#### Your instructions:
Retype the whole listing exactly. Leave out pictures.

#### Data excerpt:
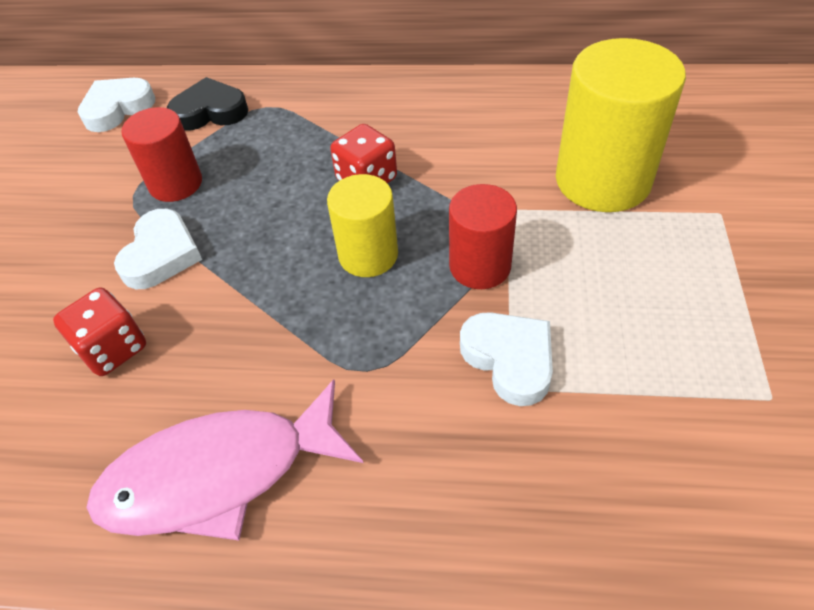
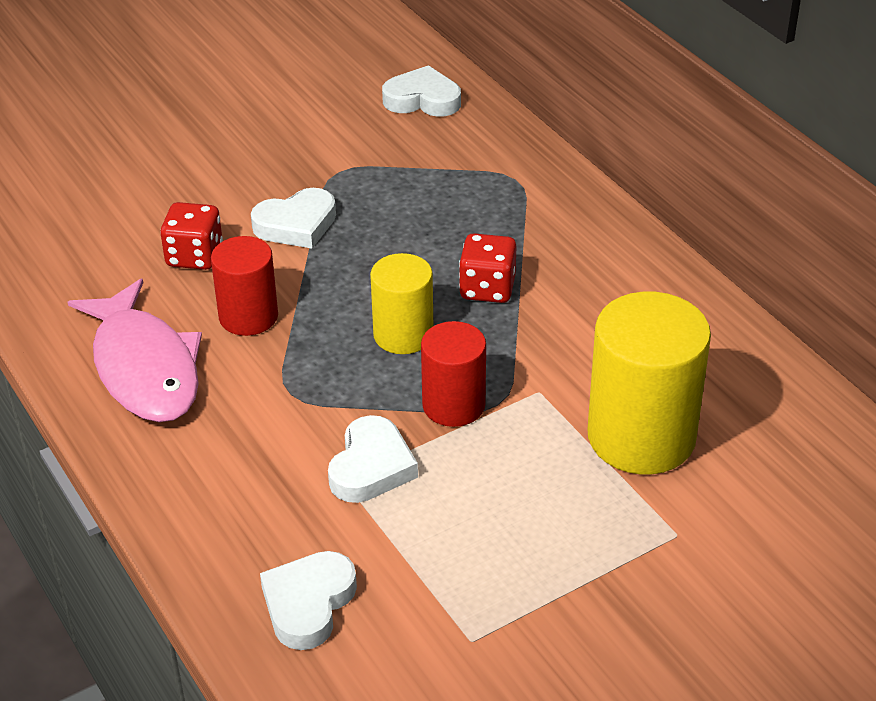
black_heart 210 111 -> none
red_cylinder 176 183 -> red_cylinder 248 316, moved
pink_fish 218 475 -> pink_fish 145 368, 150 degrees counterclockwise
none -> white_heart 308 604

#### Answer for the task:
black_heart 210 111 -> none
red_cylinder 176 183 -> red_cylinder 248 316, moved
pink_fish 218 475 -> pink_fish 145 368, 150 degrees counterclockwise
none -> white_heart 308 604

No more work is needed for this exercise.